§ **WHAT TO DO**
The lines to extract run from the first line of the material below to the line containing "gwiazda [brązowy] [596,176]", both included; leave the pictures behind.

******

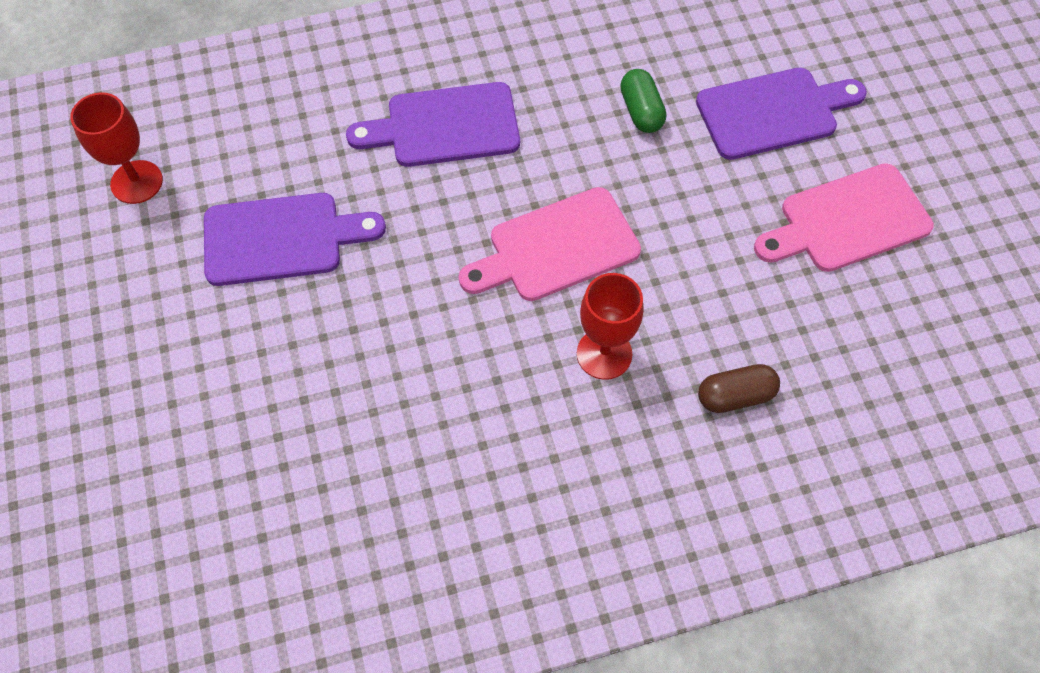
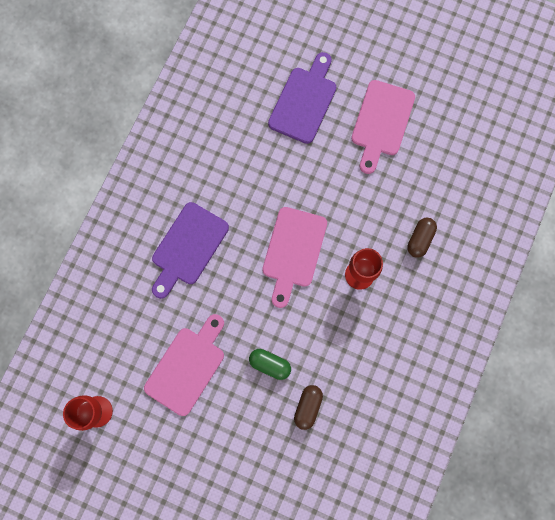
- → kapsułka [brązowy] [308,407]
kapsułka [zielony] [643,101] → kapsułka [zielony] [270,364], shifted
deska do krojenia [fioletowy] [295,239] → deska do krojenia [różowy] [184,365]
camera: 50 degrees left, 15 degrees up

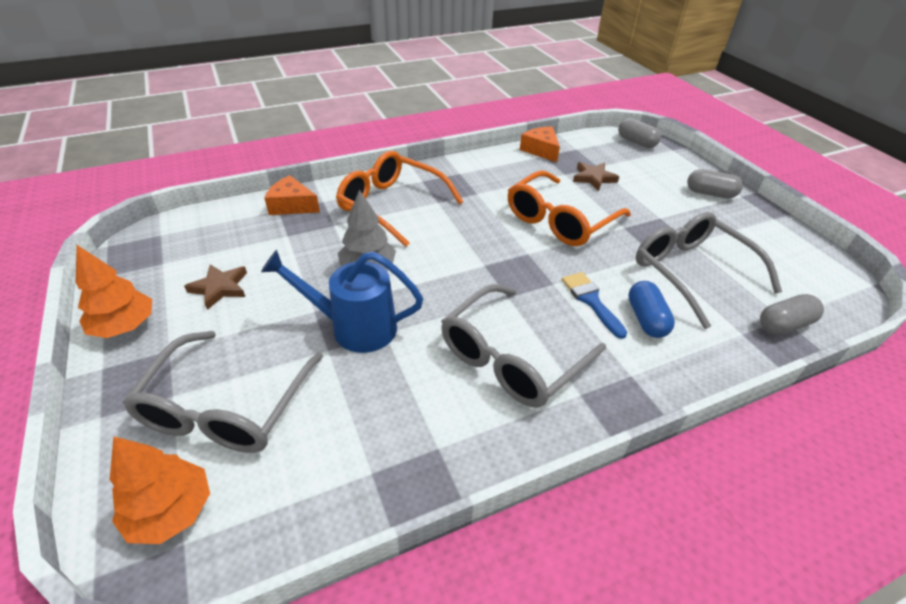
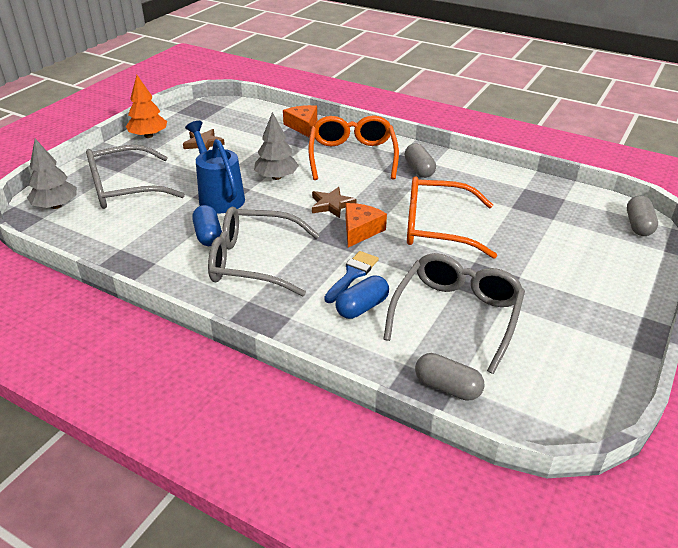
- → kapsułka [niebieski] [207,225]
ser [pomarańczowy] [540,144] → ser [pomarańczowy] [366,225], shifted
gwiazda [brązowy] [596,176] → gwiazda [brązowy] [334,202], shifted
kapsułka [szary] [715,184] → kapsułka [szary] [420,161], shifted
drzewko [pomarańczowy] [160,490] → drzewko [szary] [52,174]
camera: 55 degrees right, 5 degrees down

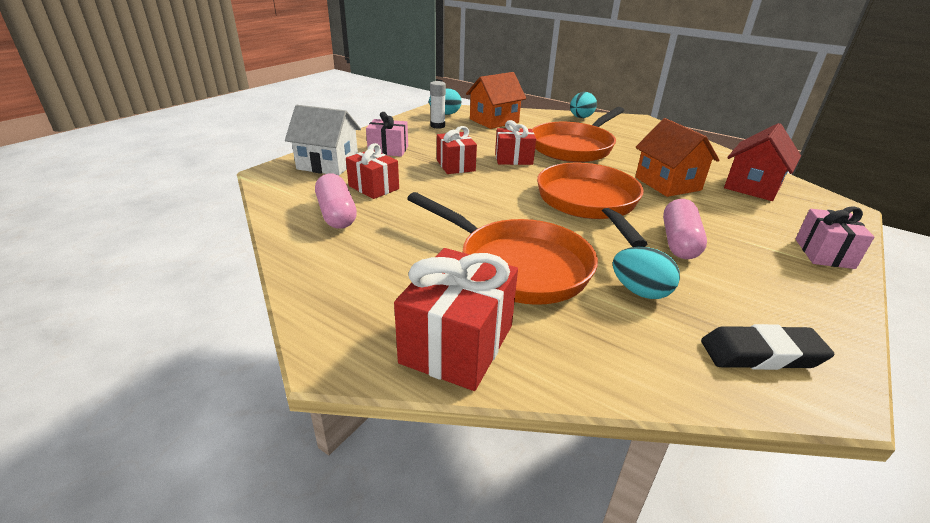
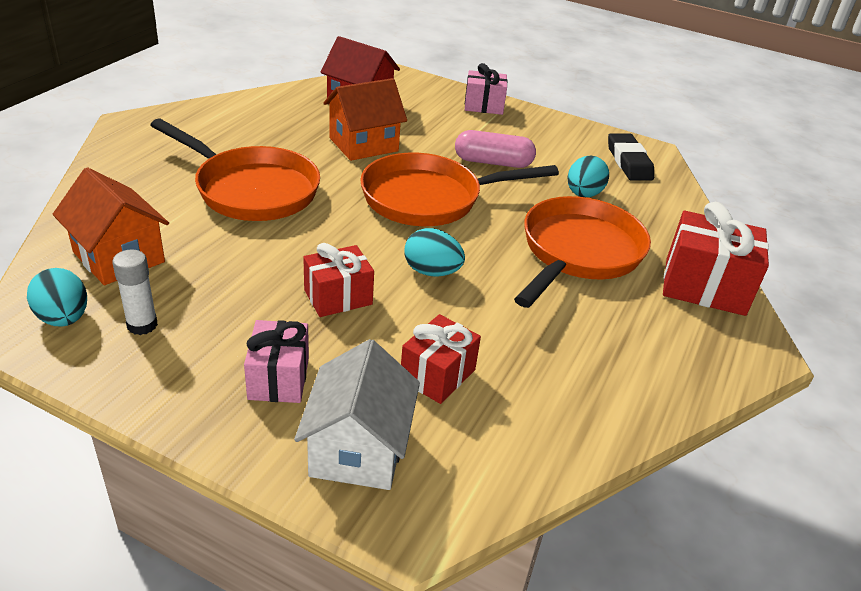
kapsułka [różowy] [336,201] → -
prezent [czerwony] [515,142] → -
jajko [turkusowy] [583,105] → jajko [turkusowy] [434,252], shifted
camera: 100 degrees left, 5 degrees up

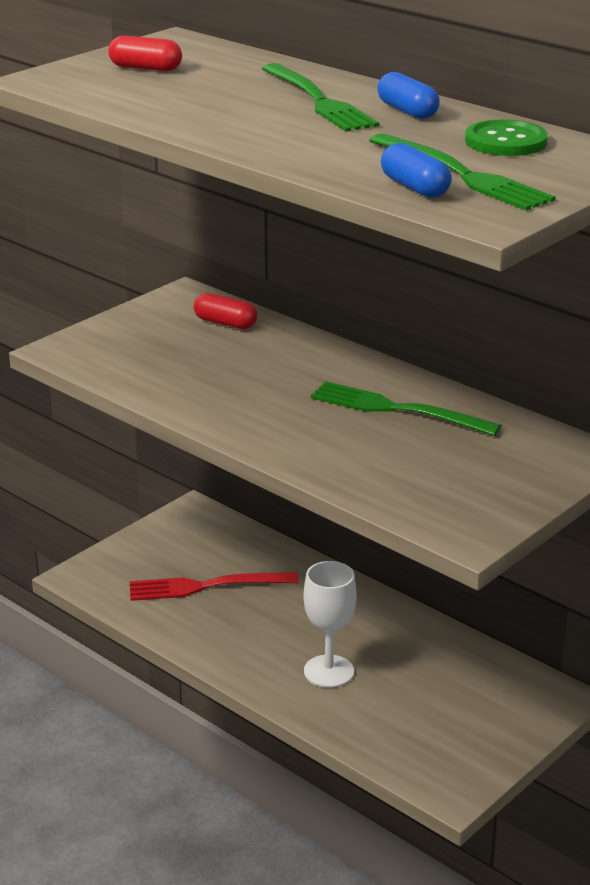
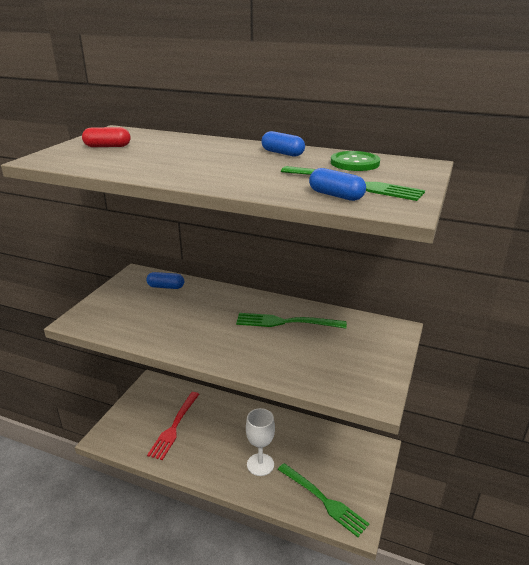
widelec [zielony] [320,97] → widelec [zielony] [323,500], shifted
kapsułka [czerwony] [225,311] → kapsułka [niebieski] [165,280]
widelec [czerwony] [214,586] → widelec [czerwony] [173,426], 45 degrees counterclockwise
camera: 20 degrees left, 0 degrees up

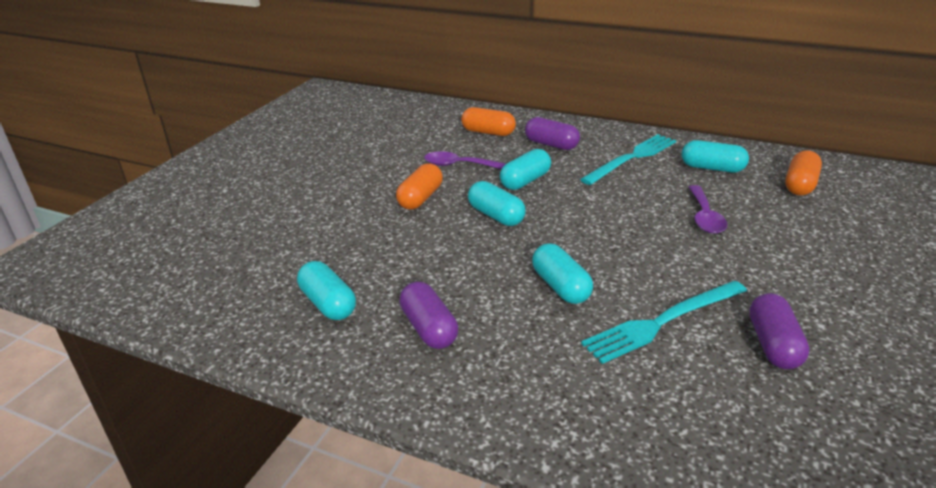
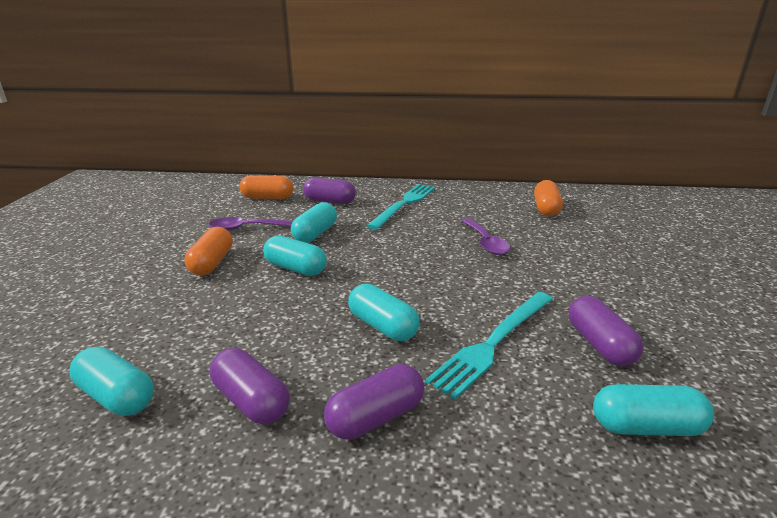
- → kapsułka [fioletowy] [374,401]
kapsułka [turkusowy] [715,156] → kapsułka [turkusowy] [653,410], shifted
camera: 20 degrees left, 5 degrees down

******

§ **ANSWER TO THIS TASK**
- → kapsułka [brązowy] [308,407]
kapsułka [zielony] [643,101] → kapsułka [zielony] [270,364], shifted
deska do krojenia [fioletowy] [295,239] → deska do krojenia [różowy] [184,365]
camera: 50 degrees left, 15 degrees up

- → kapsułka [niebieski] [207,225]
ser [pomarańczowy] [540,144] → ser [pomarańczowy] [366,225], shifted
gwiazda [brązowy] [596,176] → gwiazda [brązowy] [334,202], shifted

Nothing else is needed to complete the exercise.